▶ [WHAT IS BEING ASKED] All of the entries below must be copied out exactly.

Coordinate-based object records:
((

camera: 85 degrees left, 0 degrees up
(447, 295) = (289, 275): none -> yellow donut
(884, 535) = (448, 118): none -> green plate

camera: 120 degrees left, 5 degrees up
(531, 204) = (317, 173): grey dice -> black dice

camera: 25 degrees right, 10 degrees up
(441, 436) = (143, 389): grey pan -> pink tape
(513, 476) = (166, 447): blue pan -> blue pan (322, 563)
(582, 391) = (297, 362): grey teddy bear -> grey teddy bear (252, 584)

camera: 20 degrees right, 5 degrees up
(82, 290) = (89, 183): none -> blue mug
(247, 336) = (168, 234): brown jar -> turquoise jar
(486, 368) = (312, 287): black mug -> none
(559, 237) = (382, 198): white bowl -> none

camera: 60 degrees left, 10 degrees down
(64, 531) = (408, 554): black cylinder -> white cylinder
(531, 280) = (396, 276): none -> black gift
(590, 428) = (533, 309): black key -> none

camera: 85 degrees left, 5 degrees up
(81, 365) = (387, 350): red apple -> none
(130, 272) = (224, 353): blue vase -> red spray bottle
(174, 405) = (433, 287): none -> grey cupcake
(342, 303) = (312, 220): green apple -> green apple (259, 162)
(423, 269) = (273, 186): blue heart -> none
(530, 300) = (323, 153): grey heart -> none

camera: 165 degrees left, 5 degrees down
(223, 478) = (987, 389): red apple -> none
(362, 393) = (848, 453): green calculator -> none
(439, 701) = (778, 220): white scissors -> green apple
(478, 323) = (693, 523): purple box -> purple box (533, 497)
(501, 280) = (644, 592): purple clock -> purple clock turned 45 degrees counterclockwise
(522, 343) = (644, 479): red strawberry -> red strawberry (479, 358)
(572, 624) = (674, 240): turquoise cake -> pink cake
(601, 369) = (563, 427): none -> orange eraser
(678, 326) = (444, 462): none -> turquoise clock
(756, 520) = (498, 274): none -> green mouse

))

▶ [SOLVED EXERCISE]
camera: 85 degrees left, 0 degrees up
(447, 295) = (289, 275): none -> yellow donut
(884, 535) = (448, 118): none -> green plate

camera: 120 degrees left, 5 degrees up
(531, 204) = (317, 173): grey dice -> black dice

camera: 25 degrees right, 10 degrees up
(441, 436) = (143, 389): grey pan -> pink tape
(513, 476) = (166, 447): blue pan -> blue pan (322, 563)
(582, 391) = (297, 362): grey teddy bear -> grey teddy bear (252, 584)

camera: 20 degrees right, 5 degrees up
(82, 290) = (89, 183): none -> blue mug
(247, 336) = (168, 234): brown jar -> turquoise jar
(486, 368) = (312, 287): black mug -> none
(559, 237) = (382, 198): white bowl -> none

camera: 60 degrees left, 10 degrees down
(64, 531) = (408, 554): black cylinder -> white cylinder
(531, 280) = (396, 276): none -> black gift
(590, 428) = (533, 309): black key -> none

camera: 85 degrees left, 5 degrees up
(81, 365) = (387, 350): red apple -> none
(130, 272) = (224, 353): blue vase -> red spray bottle
(174, 405) = (433, 287): none -> grey cupcake
(342, 303) = (312, 220): green apple -> green apple (259, 162)
(423, 269) = (273, 186): blue heart -> none
(530, 300) = (323, 153): grey heart -> none

camera: 165 degrees left, 5 degrees down
(223, 478) = (987, 389): red apple -> none
(362, 393) = (848, 453): green calculator -> none
(439, 701) = (778, 220): white scissors -> green apple
(478, 323) = (693, 523): purple box -> purple box (533, 497)
(501, 280) = (644, 592): purple clock -> purple clock turned 45 degrees counterclockwise
(522, 343) = (644, 479): red strawberry -> red strawberry (479, 358)
(572, 624) = (674, 240): turquoise cake -> pink cake
(601, 369) = (563, 427): none -> orange eraser
(678, 326) = (444, 462): none -> turquoise clock
(756, 520) = (498, 274): none -> green mouse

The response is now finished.